=== Given data ===
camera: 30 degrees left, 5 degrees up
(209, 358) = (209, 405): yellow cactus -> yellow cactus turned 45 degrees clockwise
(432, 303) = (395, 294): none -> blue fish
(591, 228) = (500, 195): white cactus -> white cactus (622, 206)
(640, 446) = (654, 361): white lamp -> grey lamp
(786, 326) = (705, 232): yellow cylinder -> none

=== Exercise prompt ===
Check each line in the records above for the word "none". Return those that have it.

=== Response ===
(432, 303) = (395, 294): none -> blue fish
(786, 326) = (705, 232): yellow cylinder -> none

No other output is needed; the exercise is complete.